- _PROBLEM DETAILS_: A single number is the answer: the count of lines in these records with "minus" in them.

[Edit tracking data]
-=-=-=-=-
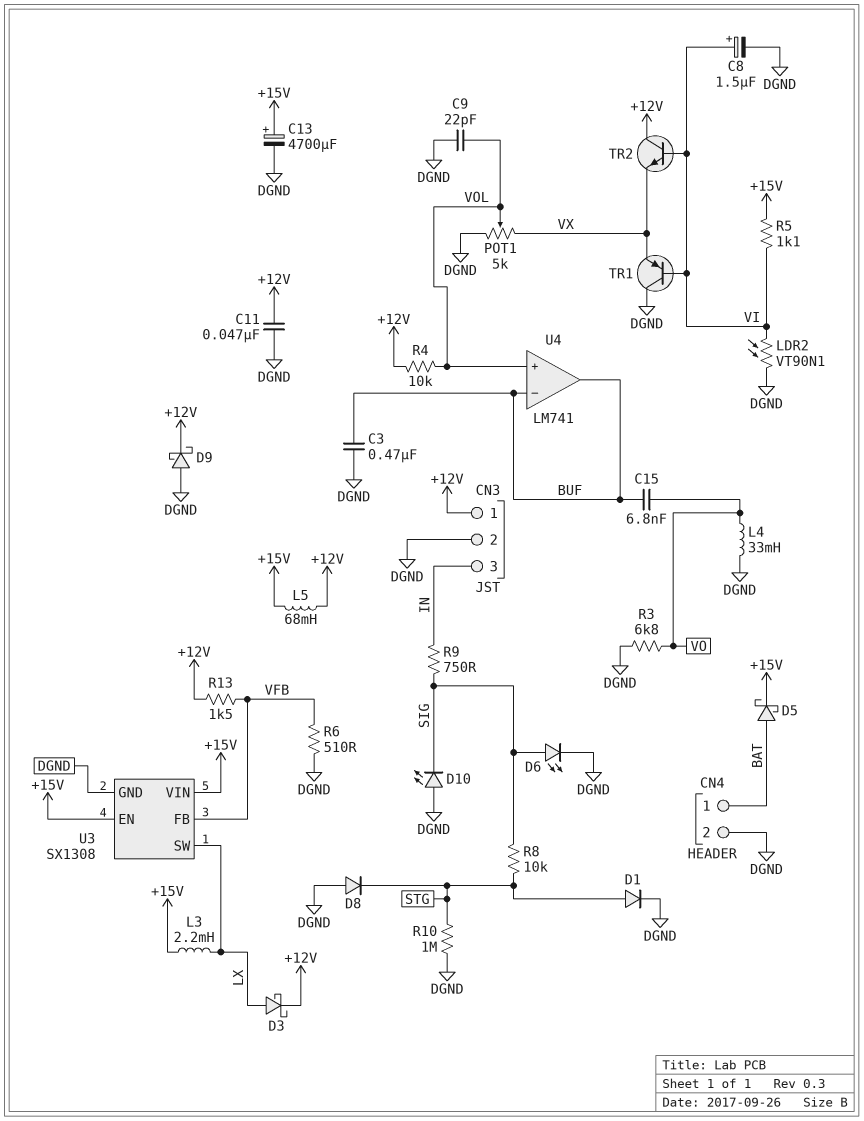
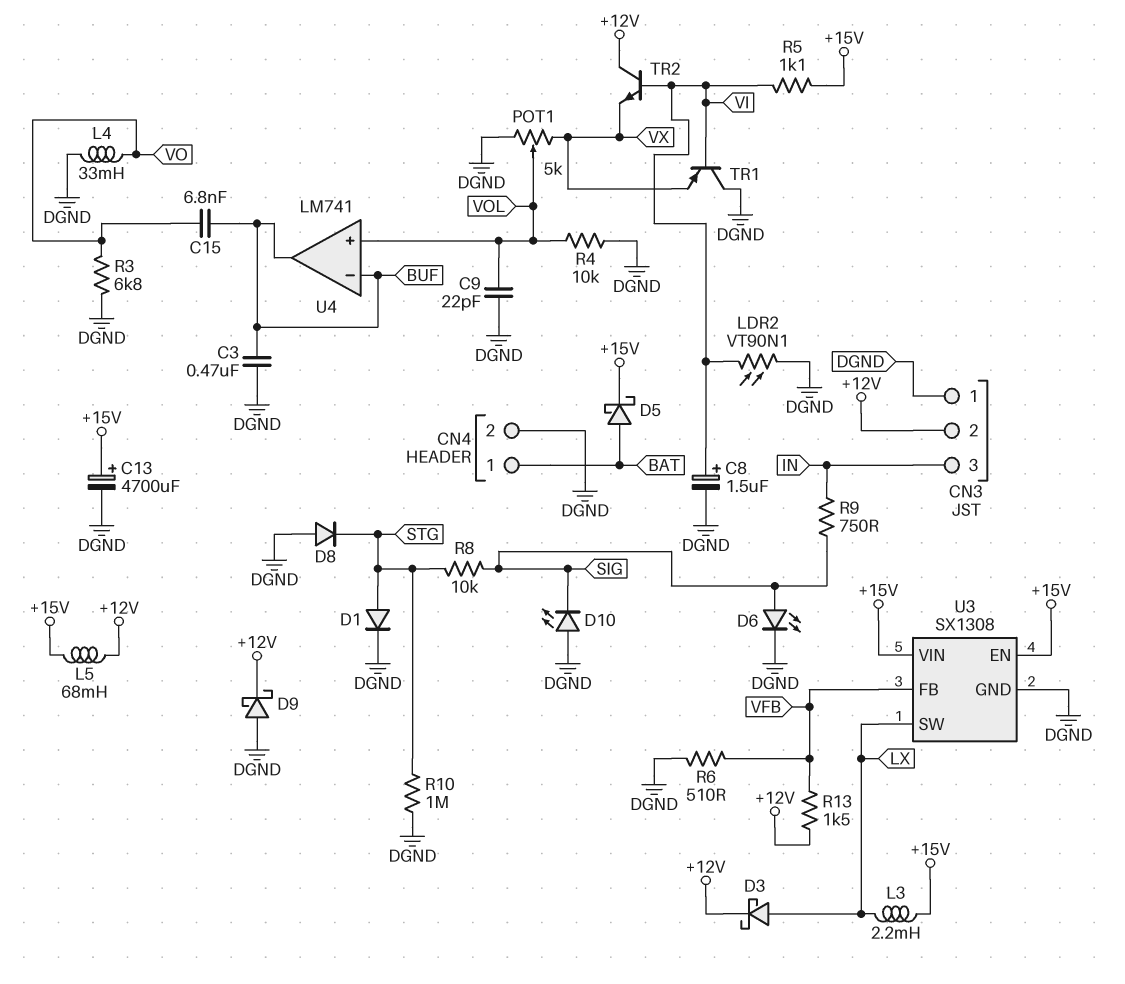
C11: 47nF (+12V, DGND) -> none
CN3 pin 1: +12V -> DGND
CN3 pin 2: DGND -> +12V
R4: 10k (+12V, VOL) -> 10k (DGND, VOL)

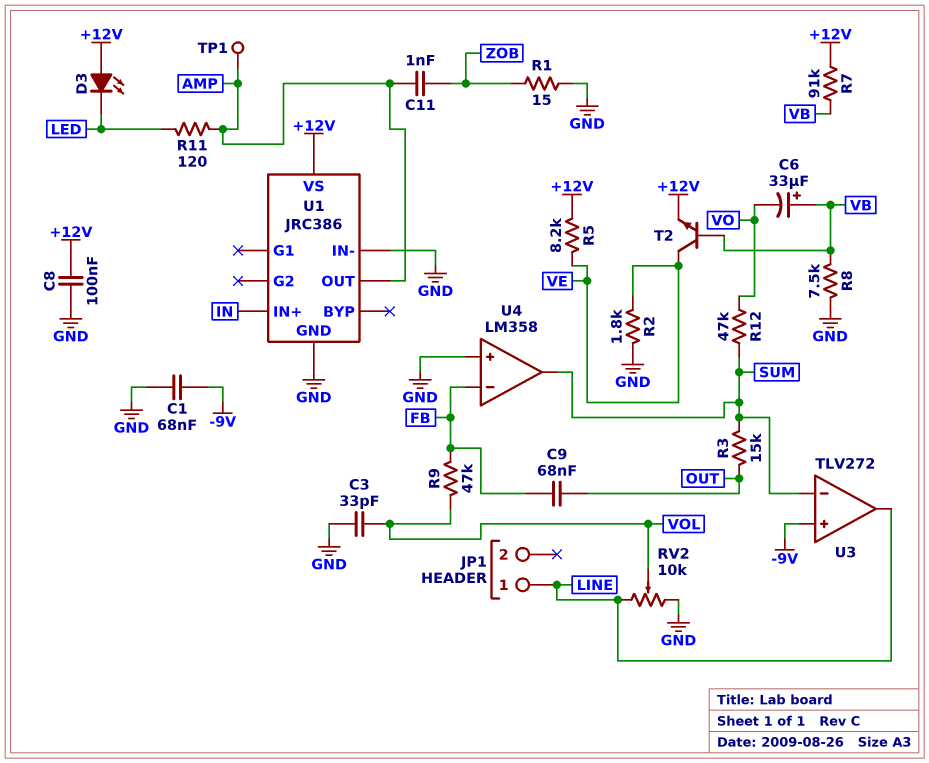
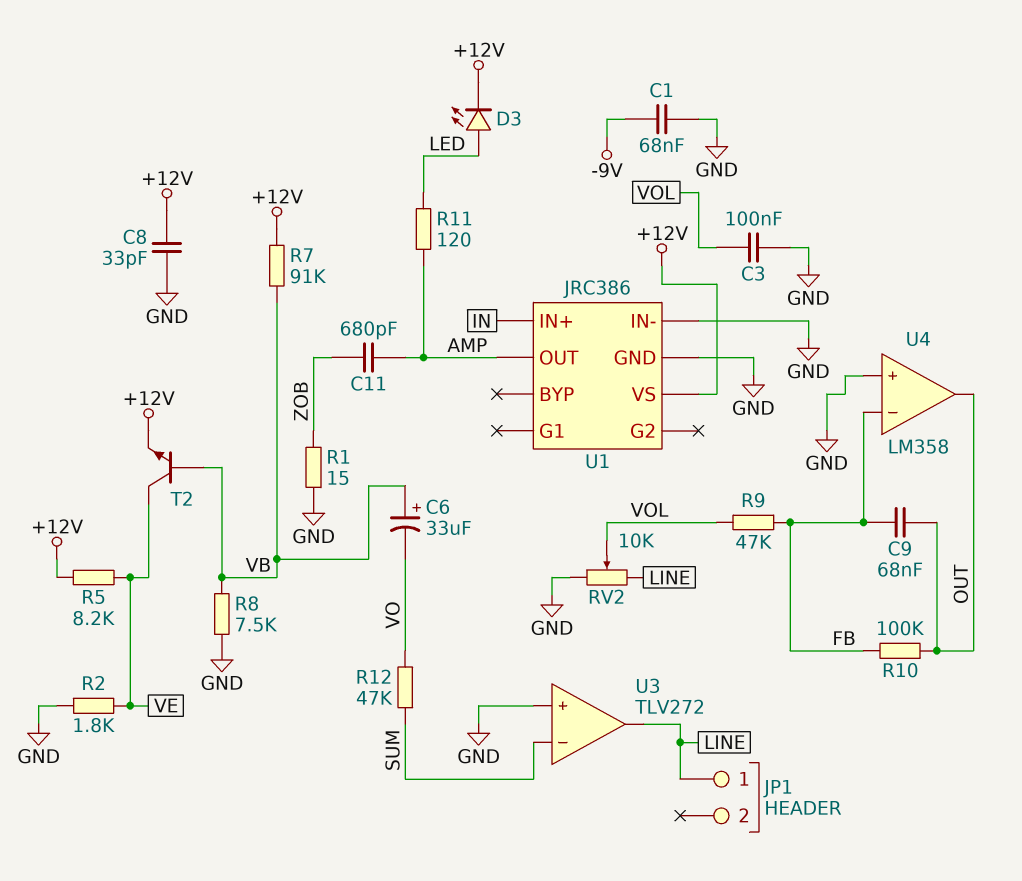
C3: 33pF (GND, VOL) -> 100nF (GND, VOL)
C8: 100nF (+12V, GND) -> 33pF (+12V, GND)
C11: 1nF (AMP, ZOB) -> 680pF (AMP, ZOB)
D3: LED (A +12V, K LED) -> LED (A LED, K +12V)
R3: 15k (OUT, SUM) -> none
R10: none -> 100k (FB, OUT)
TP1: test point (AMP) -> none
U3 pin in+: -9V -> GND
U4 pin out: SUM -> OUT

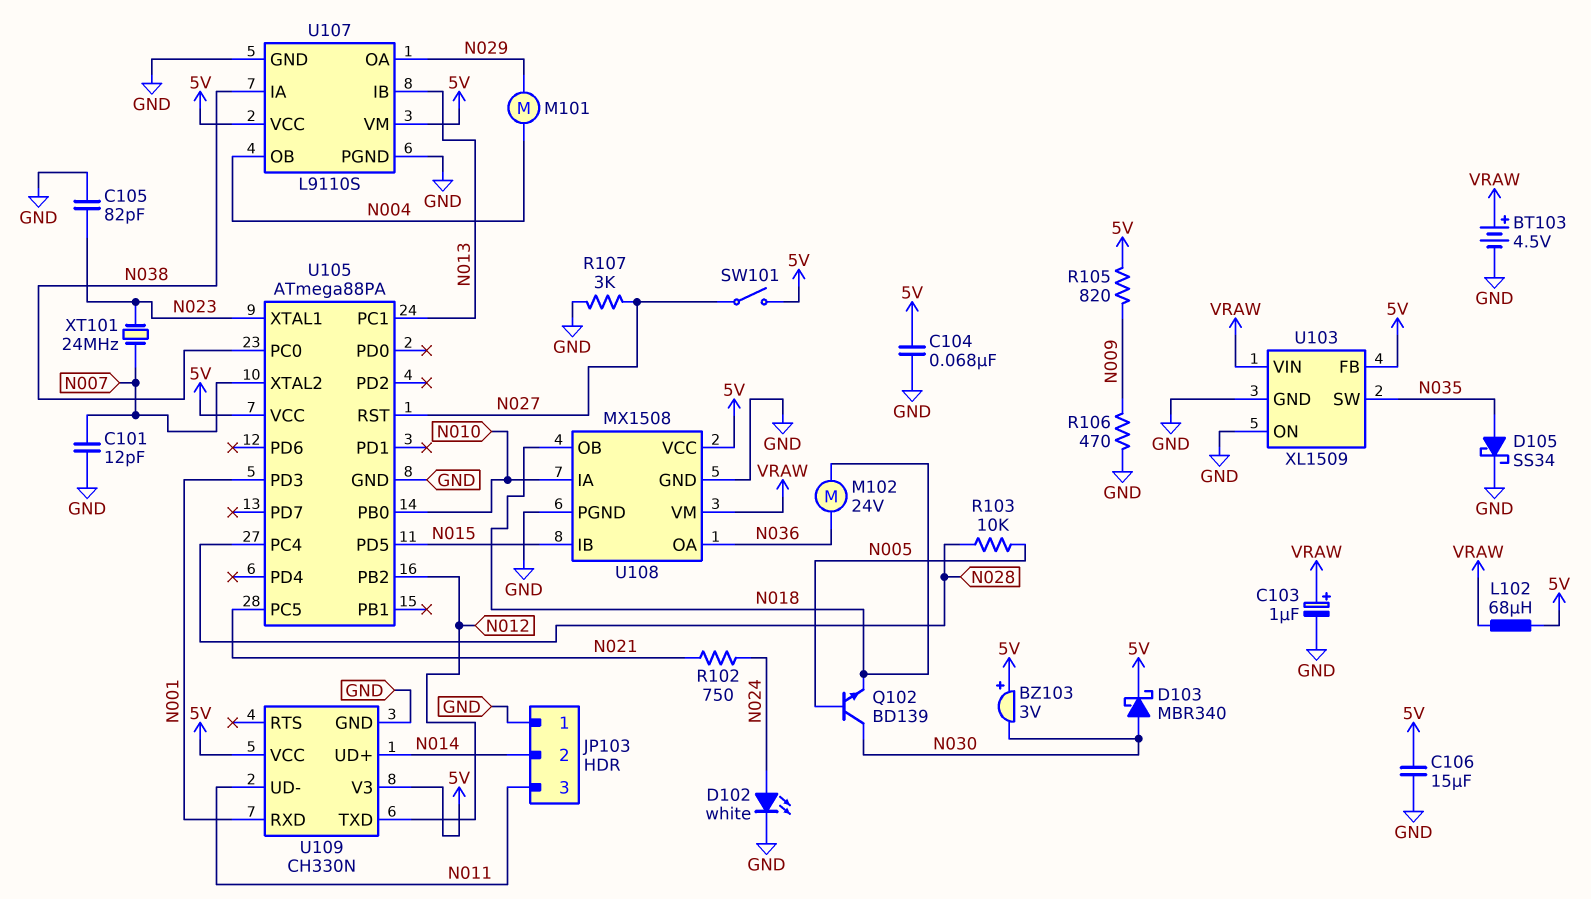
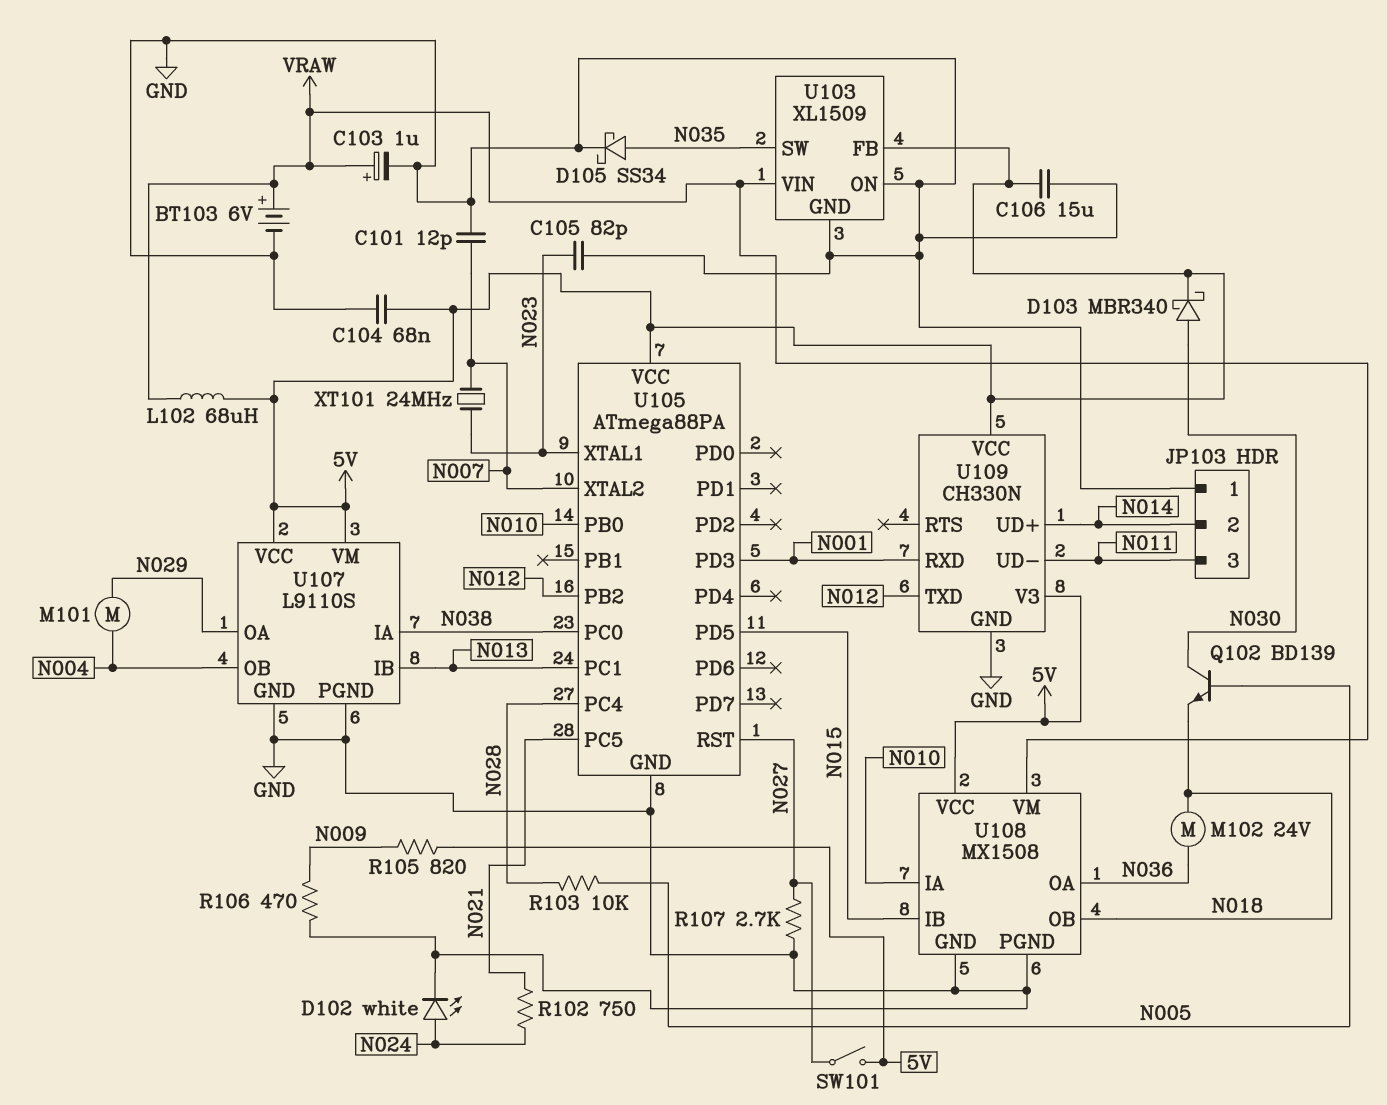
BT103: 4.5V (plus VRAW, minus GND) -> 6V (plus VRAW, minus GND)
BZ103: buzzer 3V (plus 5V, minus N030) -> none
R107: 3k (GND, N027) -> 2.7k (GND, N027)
-=-=-=-=-
- _RESPONSE BOX_: 2